Repeat exactly the lines below that lie between the line with "building: none -> [120,157,167,236]" and the line with "building: none -> [264,235,364,308]", counting both of those lines as part of the answer.

> **DATASET**
Start of Block
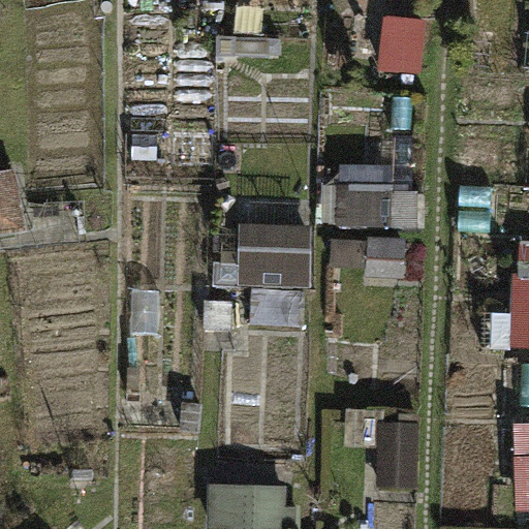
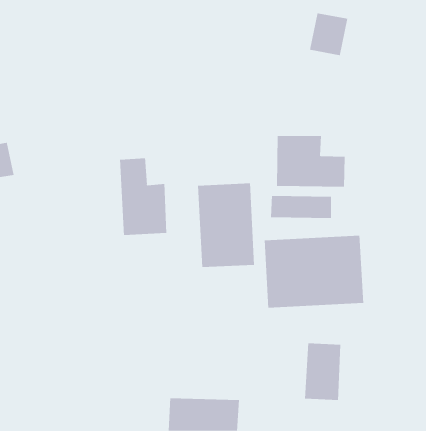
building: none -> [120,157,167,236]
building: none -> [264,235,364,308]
End of Block
Start of Block
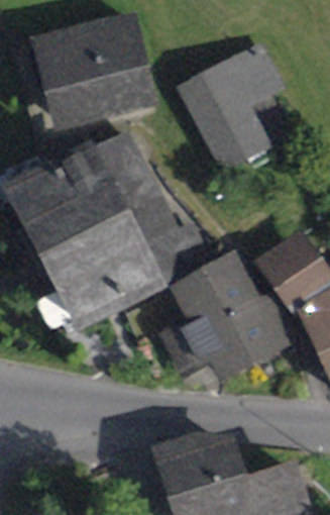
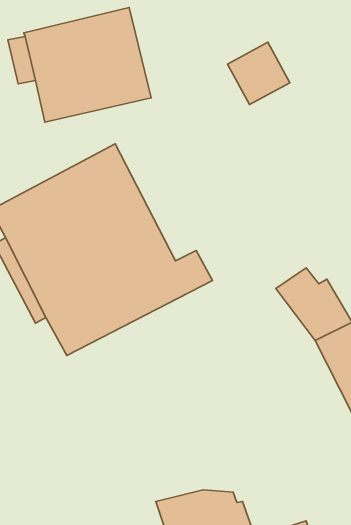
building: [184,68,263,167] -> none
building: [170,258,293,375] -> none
End of Block
Start of Block
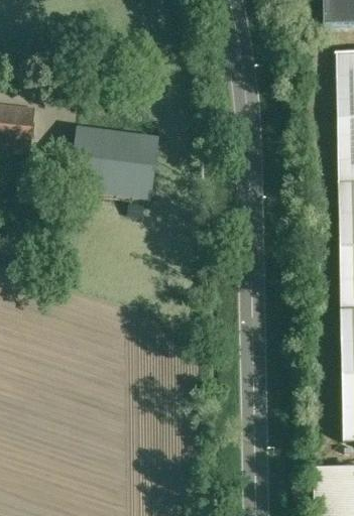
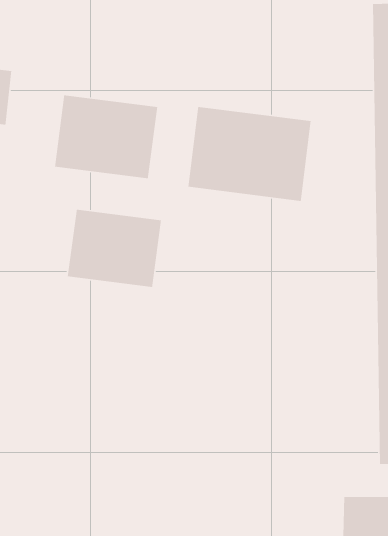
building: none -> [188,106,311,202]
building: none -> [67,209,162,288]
End of Block
> **RESPONSE FOR THIS EXERCISE**
building: none -> [120,157,167,236]
building: none -> [264,235,364,308]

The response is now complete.